• Instructions for the task: In the data below, the answer is the run of lines from the line containing "grey camera: 1 -> 2" through the line containing "yellow fork: 2 -> 4", both included; print it exactly and nothing else.

• Data extracts:
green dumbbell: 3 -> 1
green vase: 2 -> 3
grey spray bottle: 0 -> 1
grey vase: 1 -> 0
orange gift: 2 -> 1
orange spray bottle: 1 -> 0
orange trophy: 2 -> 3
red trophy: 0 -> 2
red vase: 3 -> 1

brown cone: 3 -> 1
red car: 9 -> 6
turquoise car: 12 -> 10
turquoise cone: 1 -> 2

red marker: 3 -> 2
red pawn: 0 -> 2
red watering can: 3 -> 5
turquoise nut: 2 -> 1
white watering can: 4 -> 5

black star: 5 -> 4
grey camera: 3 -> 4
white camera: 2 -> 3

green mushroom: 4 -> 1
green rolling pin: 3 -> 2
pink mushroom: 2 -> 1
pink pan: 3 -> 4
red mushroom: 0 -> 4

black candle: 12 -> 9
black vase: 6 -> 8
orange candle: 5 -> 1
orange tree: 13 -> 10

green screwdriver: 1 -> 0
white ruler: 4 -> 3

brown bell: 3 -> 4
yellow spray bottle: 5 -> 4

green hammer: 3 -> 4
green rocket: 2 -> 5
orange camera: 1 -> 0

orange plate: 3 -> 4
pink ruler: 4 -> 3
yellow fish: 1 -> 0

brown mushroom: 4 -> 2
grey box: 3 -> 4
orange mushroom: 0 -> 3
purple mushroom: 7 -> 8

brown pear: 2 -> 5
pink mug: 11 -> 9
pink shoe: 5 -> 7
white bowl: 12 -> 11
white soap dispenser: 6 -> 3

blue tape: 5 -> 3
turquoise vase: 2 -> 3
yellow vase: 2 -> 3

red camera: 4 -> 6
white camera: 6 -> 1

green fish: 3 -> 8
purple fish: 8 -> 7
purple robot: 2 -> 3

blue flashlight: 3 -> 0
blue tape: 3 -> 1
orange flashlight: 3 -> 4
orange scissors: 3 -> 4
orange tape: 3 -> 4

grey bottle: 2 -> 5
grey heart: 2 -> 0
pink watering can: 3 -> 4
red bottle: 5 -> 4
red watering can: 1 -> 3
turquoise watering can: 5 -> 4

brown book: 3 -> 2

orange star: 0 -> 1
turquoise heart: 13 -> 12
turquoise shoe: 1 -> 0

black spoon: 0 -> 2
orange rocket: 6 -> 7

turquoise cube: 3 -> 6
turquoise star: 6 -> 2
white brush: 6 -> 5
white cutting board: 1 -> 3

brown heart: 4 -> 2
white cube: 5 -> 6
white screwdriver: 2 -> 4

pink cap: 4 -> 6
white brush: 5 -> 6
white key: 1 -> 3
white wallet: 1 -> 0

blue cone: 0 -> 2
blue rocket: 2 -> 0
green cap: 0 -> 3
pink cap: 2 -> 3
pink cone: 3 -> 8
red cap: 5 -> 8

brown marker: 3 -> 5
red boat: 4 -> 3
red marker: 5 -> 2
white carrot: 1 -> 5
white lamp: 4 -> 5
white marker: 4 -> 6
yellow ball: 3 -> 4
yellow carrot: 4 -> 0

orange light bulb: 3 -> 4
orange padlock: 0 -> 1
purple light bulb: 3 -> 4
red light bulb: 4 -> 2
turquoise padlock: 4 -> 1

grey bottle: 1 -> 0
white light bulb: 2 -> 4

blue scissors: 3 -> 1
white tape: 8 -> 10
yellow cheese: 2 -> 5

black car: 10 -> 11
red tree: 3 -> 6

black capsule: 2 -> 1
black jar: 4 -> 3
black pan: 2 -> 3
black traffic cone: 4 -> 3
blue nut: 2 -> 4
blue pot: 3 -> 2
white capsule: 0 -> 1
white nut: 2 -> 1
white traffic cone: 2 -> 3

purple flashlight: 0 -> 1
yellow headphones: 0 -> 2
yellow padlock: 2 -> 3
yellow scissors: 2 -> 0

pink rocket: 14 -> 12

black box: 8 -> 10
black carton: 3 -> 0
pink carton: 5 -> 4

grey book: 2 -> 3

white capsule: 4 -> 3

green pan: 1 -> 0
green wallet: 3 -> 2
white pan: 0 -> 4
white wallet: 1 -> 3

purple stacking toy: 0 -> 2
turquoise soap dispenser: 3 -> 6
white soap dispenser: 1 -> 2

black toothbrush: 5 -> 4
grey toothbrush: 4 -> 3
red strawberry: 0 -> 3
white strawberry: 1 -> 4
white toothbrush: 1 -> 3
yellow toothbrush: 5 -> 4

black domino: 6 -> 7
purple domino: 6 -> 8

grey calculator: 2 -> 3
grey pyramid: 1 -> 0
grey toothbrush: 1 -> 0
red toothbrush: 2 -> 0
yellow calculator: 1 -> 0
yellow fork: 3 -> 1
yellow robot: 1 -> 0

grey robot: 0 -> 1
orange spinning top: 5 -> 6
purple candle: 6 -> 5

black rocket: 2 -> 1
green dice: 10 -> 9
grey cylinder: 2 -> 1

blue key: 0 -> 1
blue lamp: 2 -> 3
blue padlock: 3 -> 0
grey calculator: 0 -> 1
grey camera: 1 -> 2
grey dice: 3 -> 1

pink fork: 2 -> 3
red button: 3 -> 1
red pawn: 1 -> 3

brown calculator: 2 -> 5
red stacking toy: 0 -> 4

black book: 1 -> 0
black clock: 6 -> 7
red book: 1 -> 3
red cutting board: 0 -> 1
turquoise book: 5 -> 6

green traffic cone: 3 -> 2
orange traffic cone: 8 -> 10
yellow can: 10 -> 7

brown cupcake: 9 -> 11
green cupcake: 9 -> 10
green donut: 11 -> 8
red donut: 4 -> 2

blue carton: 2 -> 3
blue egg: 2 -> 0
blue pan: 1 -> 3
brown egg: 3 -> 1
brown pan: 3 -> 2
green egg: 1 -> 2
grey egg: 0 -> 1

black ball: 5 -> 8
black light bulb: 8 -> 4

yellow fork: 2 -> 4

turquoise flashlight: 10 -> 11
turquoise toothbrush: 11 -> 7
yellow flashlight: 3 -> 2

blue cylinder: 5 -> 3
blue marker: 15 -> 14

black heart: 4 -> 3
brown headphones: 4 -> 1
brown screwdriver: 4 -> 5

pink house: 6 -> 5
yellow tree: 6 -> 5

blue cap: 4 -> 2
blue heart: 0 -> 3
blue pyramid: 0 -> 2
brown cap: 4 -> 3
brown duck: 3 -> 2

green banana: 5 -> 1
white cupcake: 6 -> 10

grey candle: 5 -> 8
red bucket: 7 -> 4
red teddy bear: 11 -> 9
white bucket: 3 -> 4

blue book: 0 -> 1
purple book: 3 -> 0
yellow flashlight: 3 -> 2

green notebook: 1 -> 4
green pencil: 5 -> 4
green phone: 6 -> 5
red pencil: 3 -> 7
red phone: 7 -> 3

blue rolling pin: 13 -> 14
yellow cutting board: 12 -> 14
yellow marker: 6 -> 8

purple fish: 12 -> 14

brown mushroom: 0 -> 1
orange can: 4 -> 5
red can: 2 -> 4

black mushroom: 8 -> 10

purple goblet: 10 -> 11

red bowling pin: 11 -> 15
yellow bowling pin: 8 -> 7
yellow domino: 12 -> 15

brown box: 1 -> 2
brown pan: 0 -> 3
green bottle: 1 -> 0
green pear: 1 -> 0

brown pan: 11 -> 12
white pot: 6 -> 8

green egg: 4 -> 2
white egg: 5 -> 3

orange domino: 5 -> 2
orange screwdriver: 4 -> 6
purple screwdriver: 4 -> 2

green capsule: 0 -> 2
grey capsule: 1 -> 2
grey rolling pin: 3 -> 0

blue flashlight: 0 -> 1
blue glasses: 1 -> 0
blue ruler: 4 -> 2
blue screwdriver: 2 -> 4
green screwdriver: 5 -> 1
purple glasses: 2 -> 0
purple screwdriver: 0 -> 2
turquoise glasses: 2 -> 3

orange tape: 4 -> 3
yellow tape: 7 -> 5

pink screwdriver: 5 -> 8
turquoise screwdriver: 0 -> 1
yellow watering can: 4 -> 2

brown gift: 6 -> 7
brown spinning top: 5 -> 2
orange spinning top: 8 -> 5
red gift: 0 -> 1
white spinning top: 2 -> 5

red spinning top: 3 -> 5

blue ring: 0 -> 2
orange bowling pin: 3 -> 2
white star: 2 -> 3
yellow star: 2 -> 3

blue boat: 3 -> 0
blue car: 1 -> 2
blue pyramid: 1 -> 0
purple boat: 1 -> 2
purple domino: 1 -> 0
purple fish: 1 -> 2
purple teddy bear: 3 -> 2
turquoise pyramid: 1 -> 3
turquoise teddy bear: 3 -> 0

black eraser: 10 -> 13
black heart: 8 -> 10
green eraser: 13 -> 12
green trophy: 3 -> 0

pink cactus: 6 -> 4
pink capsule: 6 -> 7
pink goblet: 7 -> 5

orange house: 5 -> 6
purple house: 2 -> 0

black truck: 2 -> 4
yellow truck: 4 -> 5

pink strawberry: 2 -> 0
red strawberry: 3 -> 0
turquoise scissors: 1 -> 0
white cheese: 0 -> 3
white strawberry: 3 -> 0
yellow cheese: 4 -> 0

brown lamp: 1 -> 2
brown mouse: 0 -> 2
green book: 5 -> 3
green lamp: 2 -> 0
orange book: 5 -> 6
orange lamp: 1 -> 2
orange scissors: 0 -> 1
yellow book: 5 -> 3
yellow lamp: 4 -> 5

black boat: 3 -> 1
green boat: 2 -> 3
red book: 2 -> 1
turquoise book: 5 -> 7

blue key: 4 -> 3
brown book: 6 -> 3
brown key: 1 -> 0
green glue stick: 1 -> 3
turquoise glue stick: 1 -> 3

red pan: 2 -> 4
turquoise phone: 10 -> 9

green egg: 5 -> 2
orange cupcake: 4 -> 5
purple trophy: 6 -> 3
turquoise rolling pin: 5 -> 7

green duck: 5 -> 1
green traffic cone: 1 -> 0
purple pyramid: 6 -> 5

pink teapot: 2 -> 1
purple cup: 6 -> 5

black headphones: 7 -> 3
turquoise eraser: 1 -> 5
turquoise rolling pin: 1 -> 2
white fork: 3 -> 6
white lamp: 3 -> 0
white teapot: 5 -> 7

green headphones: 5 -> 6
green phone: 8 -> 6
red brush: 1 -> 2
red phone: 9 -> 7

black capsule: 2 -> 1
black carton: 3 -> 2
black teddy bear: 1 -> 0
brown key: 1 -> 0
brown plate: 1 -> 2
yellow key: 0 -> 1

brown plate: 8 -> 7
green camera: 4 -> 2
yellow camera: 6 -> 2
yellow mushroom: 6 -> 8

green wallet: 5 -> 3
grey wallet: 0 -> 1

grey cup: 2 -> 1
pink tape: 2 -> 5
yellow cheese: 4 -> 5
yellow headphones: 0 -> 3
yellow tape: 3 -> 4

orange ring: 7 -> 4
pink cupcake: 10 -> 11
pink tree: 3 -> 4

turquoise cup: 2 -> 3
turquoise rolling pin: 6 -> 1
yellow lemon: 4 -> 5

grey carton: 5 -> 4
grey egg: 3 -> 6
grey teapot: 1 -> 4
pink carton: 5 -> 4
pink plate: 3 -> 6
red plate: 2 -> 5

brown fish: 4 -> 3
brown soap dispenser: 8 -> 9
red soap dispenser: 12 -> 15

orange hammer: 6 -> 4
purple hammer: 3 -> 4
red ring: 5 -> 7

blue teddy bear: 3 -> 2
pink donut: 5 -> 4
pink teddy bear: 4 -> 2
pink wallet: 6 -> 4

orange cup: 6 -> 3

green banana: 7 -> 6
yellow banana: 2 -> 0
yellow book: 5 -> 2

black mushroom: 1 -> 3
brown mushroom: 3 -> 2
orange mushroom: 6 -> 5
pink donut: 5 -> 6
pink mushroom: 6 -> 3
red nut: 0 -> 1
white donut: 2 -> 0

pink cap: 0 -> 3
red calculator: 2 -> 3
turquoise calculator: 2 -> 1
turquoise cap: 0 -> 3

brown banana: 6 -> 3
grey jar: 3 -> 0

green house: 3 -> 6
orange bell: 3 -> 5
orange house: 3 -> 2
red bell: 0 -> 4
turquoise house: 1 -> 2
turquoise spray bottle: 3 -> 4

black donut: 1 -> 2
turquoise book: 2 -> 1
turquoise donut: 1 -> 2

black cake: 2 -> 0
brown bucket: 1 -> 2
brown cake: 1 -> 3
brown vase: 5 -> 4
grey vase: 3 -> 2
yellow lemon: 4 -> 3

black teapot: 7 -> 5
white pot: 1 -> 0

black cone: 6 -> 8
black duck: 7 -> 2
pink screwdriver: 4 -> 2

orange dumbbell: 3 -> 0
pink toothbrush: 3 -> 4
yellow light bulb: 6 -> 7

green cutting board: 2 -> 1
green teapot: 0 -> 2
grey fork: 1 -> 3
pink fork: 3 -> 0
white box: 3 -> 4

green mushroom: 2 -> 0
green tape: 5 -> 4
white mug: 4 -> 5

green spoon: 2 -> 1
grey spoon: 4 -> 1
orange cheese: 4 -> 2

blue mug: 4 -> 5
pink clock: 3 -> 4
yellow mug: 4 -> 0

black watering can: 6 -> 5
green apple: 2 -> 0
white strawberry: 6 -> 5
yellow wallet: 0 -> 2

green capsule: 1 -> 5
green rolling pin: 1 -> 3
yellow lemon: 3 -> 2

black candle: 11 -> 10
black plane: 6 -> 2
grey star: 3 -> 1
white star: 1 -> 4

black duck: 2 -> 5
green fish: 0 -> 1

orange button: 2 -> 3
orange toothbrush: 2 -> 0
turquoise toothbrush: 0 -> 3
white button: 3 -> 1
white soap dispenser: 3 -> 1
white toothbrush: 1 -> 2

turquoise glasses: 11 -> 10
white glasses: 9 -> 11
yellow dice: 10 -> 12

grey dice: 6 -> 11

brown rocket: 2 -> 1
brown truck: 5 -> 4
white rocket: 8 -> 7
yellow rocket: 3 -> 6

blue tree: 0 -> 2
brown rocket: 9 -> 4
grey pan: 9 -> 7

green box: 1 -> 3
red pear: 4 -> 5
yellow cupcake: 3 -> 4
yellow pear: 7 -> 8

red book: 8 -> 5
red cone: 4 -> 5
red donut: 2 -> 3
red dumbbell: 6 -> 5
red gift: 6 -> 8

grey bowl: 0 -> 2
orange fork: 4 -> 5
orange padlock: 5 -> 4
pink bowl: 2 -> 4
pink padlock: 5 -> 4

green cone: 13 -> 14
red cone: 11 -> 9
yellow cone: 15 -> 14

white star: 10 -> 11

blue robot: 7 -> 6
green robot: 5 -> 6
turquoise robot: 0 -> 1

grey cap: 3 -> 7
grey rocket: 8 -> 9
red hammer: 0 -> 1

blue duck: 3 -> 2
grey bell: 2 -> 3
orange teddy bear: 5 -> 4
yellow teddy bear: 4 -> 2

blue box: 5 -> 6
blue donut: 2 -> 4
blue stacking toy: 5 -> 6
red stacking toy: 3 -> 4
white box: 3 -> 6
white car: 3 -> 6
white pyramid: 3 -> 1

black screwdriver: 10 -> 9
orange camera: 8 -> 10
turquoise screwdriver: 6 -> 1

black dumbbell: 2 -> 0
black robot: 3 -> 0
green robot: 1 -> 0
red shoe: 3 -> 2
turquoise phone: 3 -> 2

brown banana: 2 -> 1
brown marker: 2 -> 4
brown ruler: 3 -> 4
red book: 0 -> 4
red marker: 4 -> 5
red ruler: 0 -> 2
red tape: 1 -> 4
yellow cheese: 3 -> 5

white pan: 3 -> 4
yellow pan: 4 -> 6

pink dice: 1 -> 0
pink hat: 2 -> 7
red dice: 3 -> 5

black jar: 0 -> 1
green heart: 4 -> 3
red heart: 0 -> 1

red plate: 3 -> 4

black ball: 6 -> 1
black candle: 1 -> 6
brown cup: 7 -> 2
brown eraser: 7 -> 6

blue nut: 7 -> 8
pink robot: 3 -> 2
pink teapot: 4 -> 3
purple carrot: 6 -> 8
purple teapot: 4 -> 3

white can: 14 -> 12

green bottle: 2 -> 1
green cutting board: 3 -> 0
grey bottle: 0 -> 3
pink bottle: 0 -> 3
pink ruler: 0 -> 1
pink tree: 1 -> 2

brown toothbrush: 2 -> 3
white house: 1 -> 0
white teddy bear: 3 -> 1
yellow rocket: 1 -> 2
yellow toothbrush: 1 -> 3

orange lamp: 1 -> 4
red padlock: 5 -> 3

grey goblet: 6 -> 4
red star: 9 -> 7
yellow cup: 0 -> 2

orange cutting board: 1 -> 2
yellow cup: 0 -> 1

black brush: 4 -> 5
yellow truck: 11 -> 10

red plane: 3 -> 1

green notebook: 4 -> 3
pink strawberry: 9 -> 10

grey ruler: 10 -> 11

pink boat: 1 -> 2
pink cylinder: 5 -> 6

• Response to this task:
grey camera: 1 -> 2
grey dice: 3 -> 1

pink fork: 2 -> 3
red button: 3 -> 1
red pawn: 1 -> 3

brown calculator: 2 -> 5
red stacking toy: 0 -> 4

black book: 1 -> 0
black clock: 6 -> 7
red book: 1 -> 3
red cutting board: 0 -> 1
turquoise book: 5 -> 6

green traffic cone: 3 -> 2
orange traffic cone: 8 -> 10
yellow can: 10 -> 7

brown cupcake: 9 -> 11
green cupcake: 9 -> 10
green donut: 11 -> 8
red donut: 4 -> 2

blue carton: 2 -> 3
blue egg: 2 -> 0
blue pan: 1 -> 3
brown egg: 3 -> 1
brown pan: 3 -> 2
green egg: 1 -> 2
grey egg: 0 -> 1

black ball: 5 -> 8
black light bulb: 8 -> 4

yellow fork: 2 -> 4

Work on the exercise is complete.